* Available data *
────────
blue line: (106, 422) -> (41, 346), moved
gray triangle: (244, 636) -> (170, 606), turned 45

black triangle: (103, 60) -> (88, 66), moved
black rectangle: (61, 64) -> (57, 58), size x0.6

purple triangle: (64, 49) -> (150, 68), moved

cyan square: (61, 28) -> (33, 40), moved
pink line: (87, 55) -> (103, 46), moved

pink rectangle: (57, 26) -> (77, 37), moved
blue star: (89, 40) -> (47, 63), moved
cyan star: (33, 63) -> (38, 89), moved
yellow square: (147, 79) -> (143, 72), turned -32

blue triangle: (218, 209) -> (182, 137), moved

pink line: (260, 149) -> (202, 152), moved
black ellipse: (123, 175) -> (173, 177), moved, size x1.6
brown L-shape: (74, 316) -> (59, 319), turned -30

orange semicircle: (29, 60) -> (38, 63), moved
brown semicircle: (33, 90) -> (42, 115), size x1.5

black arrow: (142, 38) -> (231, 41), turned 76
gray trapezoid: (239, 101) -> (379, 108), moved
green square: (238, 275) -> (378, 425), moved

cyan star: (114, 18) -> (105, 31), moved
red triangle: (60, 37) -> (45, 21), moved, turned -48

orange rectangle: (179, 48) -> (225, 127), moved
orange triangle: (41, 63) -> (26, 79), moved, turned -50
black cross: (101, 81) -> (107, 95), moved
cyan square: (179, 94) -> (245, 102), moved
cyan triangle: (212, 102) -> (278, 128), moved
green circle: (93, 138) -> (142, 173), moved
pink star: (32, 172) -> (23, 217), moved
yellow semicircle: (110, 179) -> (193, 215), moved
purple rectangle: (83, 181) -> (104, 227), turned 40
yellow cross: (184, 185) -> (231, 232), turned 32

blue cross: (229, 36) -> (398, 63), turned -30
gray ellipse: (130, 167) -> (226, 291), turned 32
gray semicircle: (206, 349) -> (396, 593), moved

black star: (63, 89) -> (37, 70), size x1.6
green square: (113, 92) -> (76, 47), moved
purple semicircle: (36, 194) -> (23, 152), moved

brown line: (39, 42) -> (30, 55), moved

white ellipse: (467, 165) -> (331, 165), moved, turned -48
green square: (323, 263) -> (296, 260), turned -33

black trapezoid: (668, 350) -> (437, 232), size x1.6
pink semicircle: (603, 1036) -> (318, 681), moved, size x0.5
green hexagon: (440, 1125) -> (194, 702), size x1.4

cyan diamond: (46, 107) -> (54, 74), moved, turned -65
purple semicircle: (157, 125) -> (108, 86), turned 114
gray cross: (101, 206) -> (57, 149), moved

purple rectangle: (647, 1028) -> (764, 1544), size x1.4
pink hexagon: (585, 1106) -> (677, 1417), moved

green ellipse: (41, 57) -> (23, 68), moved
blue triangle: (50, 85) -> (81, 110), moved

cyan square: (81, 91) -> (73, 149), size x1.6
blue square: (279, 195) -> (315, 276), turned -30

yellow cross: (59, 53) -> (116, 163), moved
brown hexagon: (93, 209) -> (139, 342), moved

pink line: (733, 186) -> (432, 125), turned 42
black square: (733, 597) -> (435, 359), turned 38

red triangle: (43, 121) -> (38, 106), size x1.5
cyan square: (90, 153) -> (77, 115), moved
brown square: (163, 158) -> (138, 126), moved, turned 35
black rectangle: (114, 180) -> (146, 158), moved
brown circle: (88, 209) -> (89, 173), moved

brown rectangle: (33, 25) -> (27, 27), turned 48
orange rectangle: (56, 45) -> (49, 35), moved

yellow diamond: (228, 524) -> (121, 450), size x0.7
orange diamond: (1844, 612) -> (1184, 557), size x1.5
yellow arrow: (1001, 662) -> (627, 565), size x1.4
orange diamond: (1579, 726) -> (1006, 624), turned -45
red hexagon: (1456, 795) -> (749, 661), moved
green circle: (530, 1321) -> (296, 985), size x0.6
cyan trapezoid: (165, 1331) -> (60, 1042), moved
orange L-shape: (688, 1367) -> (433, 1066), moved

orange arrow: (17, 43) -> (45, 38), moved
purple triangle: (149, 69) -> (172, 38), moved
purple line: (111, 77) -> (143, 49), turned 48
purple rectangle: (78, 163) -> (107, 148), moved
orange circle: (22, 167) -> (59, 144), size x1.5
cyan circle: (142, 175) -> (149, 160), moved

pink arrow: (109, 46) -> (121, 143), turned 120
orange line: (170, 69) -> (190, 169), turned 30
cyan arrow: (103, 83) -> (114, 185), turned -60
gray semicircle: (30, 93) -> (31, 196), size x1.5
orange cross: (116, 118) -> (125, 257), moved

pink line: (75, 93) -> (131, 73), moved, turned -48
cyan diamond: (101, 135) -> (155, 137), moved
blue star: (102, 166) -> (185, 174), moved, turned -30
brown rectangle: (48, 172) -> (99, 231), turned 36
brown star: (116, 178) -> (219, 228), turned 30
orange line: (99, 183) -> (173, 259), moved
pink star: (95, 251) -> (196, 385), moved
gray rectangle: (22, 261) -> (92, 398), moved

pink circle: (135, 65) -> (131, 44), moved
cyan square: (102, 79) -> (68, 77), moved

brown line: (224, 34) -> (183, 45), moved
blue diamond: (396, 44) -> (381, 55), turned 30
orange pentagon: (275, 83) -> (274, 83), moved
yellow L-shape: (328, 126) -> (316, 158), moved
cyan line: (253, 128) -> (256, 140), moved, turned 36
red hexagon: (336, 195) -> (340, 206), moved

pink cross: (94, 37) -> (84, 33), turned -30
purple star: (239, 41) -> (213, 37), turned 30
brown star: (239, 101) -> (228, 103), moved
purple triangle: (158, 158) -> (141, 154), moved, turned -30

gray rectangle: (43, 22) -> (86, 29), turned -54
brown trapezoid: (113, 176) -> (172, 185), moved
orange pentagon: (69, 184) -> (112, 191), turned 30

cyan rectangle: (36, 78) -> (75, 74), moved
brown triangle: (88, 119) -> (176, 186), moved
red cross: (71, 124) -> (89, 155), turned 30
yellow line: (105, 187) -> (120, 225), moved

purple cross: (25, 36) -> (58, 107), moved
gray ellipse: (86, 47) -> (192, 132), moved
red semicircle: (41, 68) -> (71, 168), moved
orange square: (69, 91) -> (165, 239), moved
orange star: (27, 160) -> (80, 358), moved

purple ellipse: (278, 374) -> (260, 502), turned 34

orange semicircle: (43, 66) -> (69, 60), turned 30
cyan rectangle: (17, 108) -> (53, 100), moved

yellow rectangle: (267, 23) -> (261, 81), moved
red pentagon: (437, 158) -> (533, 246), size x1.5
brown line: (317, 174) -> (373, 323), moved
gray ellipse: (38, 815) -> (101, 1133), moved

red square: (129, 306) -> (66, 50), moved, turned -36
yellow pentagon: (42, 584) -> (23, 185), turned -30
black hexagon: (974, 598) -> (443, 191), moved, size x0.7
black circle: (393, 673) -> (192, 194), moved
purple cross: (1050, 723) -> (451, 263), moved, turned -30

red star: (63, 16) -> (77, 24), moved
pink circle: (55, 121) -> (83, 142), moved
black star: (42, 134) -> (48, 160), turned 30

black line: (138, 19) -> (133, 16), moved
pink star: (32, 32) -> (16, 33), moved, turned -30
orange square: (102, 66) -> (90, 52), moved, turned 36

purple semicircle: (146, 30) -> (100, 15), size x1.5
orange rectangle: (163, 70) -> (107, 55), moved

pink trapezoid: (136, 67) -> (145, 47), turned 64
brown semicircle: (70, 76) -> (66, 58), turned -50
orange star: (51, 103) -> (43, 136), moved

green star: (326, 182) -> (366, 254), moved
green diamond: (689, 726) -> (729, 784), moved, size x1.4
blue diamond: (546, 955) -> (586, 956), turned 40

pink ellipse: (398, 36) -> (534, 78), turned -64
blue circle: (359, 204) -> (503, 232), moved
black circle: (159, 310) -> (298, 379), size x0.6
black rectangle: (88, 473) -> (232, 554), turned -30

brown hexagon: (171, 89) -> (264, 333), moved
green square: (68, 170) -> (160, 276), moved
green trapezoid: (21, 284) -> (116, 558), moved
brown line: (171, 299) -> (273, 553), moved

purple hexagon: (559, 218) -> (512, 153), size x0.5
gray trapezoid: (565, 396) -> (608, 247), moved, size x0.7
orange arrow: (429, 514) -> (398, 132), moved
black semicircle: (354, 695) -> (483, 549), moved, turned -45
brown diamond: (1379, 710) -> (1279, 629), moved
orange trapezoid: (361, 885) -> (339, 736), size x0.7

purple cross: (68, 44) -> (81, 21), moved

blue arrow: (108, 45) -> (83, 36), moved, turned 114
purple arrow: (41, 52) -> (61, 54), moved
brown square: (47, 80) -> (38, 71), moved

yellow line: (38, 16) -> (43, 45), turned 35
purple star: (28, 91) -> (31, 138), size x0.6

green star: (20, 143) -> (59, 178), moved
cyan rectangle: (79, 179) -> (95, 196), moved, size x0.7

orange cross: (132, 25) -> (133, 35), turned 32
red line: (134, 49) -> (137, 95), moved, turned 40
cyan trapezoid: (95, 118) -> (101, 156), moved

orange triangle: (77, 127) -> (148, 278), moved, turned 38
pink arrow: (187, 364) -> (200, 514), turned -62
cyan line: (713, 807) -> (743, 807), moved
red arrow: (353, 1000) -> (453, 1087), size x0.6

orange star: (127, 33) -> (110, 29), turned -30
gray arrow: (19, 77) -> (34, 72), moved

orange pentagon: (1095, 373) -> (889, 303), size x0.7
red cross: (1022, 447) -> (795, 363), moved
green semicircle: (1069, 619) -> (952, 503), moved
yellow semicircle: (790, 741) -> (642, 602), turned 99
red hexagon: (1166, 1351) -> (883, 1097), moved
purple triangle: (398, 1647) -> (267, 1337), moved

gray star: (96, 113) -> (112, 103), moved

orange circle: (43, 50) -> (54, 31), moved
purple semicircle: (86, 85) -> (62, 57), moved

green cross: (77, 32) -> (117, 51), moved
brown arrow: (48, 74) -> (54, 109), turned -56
────────
* Your instructions *
Reproduce, character for character, only the lines of the preceding data that start at the line with "gray trapezoid: (239, 101)" and end at the line with "blue cross: (229, 36)", both included.

* Problem solution *
gray trapezoid: (239, 101) -> (379, 108), moved
green square: (238, 275) -> (378, 425), moved

cyan star: (114, 18) -> (105, 31), moved
red triangle: (60, 37) -> (45, 21), moved, turned -48

orange rectangle: (179, 48) -> (225, 127), moved
orange triangle: (41, 63) -> (26, 79), moved, turned -50
black cross: (101, 81) -> (107, 95), moved
cyan square: (179, 94) -> (245, 102), moved
cyan triangle: (212, 102) -> (278, 128), moved
green circle: (93, 138) -> (142, 173), moved
pink star: (32, 172) -> (23, 217), moved
yellow semicircle: (110, 179) -> (193, 215), moved
purple rectangle: (83, 181) -> (104, 227), turned 40
yellow cross: (184, 185) -> (231, 232), turned 32

blue cross: (229, 36) -> (398, 63), turned -30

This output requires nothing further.